The answer should hold only the lines from the beginning of the listing below to the line containing "moved,fish (red),(340 673),,(374", both included, with every picture left out.
Records provided: Begin
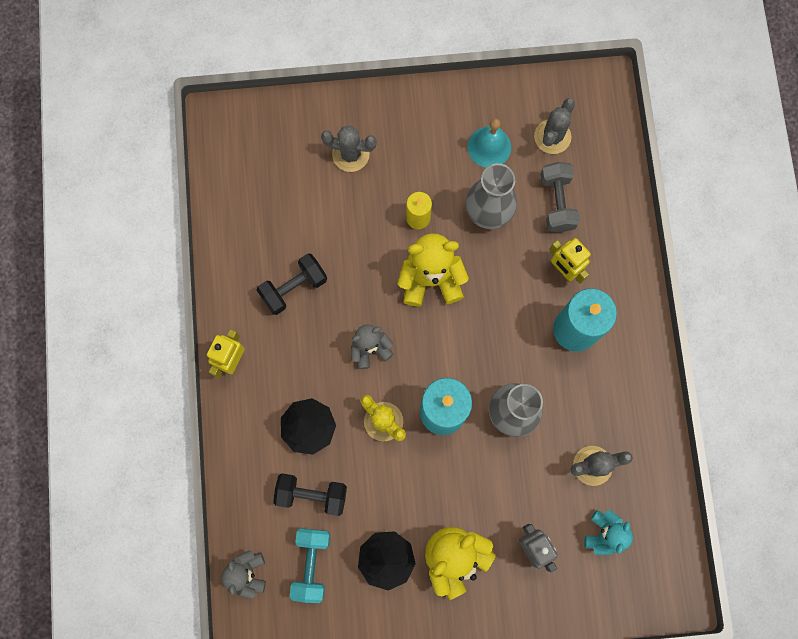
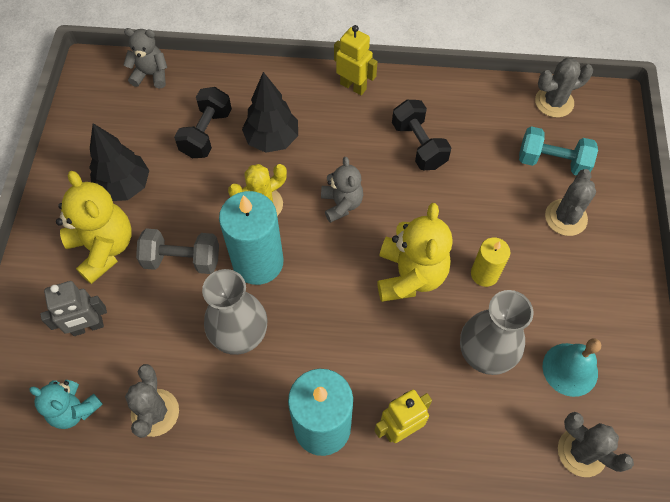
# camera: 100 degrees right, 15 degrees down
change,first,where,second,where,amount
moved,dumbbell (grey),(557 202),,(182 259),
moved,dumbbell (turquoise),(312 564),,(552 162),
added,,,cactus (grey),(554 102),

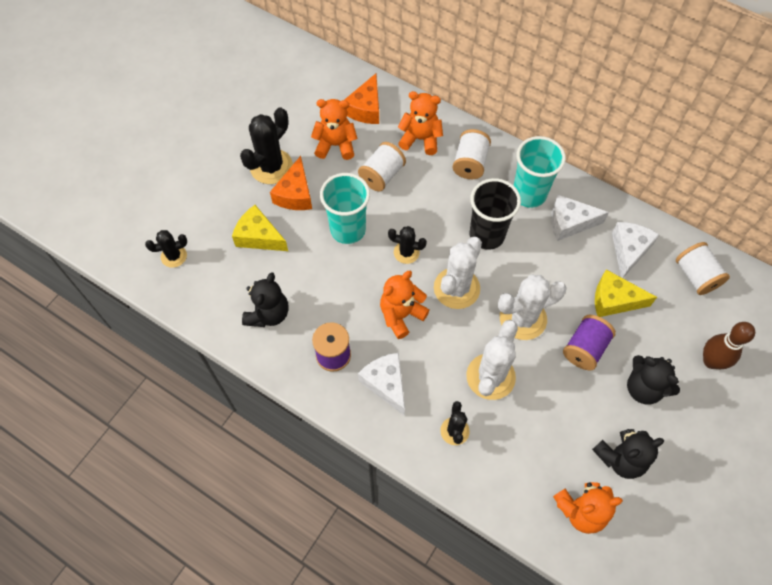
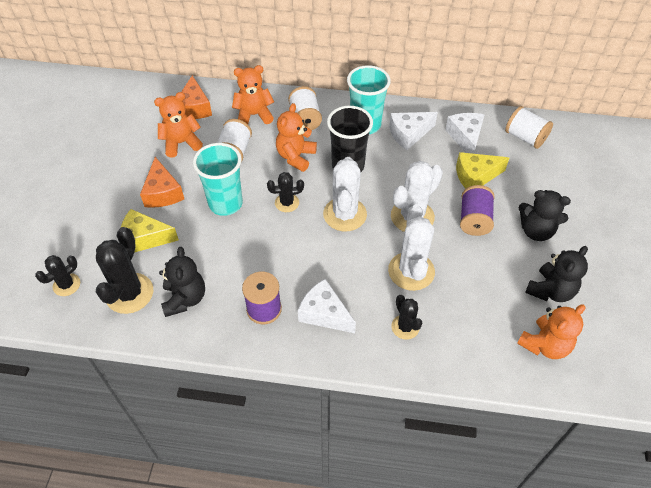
# camera: 25 degrees left, 10 degrees down
change,first,where,second,where,amount
moved,cactus (black),(271 167),,(129 293),
moved,teddy bear (orange),(401 315),,(296 157),
removed,bowling pin (brown),(711 361),,,

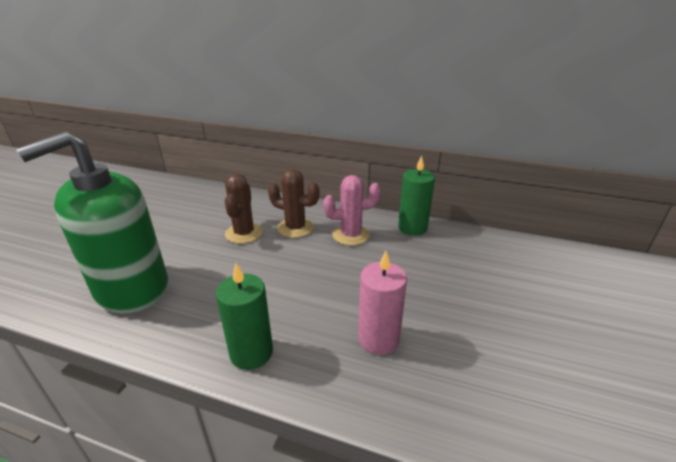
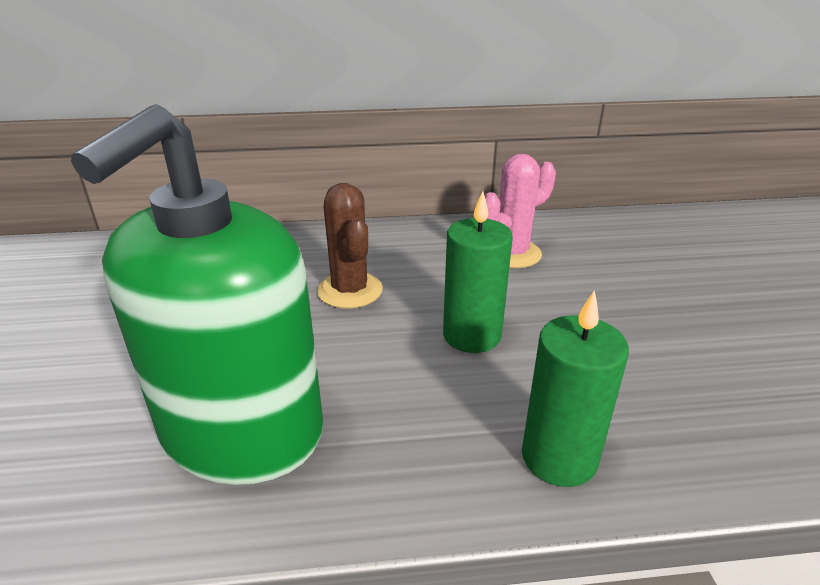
# camera: 25 degrees left, 0 degrees up
change,first,where,second,where,amount
moved,candle (green),(412 228),,(472 335),
removed,cactus (brown),(295 228),,,
removed,candle (pink),(378 339),,,

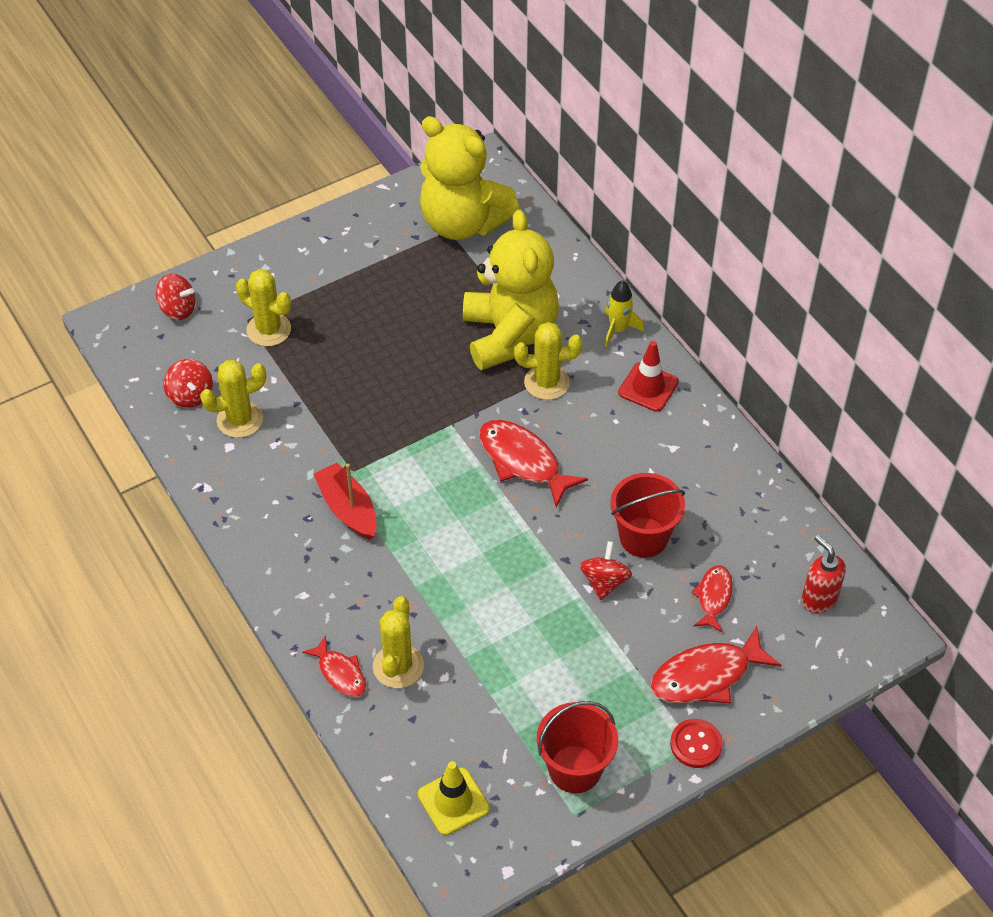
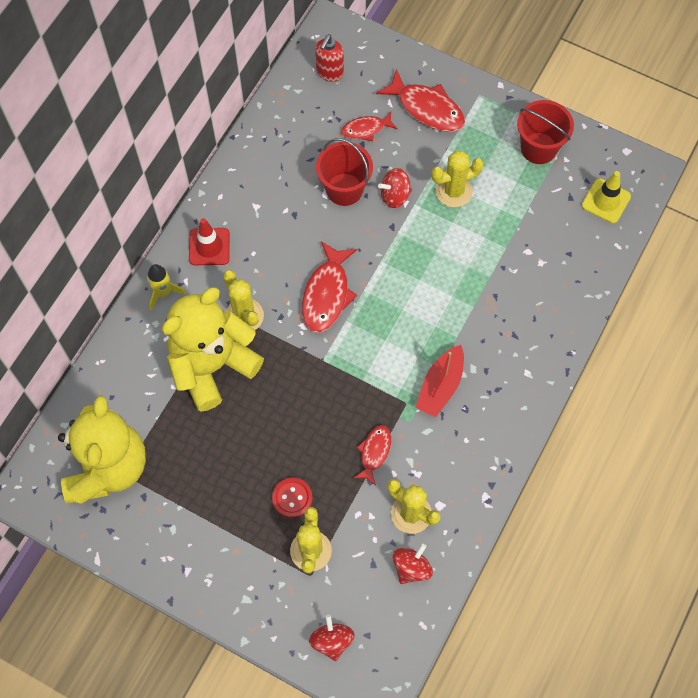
# camera: 120 degrees left, 15 degrees up
change,first,where,second,where,amount
moved,cactus (yellow),(398 666),,(453 191),
moved,fish (red),(340 673),,(374 452),
moved,button (red),(696 744),,(292 498),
Records provided: End
Exercise output -
# camera: 100 degrees right, 15 degrees down
change,first,where,second,where,amount
moved,dumbbell (grey),(557 202),,(182 259),
moved,dumbbell (turquoise),(312 564),,(552 162),
added,,,cactus (grey),(554 102),

# camera: 25 degrees left, 10 degrees down
change,first,where,second,where,amount
moved,cactus (black),(271 167),,(129 293),
moved,teddy bear (orange),(401 315),,(296 157),
removed,bowling pin (brown),(711 361),,,

# camera: 25 degrees left, 0 degrees up
change,first,where,second,where,amount
moved,candle (green),(412 228),,(472 335),
removed,cactus (brown),(295 228),,,
removed,candle (pink),(378 339),,,

# camera: 120 degrees left, 15 degrees up
change,first,where,second,where,amount
moved,cactus (yellow),(398 666),,(453 191),
moved,fish (red),(340 673),,(374 452),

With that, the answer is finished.